#### SUPPLIED DATA

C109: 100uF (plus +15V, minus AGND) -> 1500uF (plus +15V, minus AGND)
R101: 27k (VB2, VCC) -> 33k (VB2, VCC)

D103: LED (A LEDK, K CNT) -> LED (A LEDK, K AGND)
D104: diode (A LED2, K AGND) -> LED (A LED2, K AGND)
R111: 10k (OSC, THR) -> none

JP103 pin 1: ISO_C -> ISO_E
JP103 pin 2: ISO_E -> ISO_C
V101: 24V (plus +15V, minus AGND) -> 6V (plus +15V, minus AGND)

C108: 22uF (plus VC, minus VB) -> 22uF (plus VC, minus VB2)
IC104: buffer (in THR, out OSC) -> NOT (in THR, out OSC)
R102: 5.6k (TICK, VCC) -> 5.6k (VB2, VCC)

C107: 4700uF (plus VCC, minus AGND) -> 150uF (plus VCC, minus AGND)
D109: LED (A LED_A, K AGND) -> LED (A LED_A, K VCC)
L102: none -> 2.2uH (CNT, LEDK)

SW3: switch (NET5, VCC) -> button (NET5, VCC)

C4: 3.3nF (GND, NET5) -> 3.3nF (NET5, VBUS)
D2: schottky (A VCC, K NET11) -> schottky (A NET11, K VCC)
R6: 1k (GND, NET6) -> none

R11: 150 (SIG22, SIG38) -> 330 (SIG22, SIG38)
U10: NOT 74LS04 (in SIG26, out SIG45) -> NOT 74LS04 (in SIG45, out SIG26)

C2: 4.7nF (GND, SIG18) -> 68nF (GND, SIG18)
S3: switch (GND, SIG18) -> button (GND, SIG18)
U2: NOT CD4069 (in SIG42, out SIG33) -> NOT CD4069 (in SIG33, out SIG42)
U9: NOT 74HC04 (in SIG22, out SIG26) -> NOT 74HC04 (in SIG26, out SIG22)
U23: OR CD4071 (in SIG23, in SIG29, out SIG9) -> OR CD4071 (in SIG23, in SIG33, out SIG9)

########

> [WORK REQUEST]:
Return, from the data above, each line in which the string "button" appears.

> [PROBLEM SOLUTION]:
SW3: switch (NET5, VCC) -> button (NET5, VCC)
S3: switch (GND, SIG18) -> button (GND, SIG18)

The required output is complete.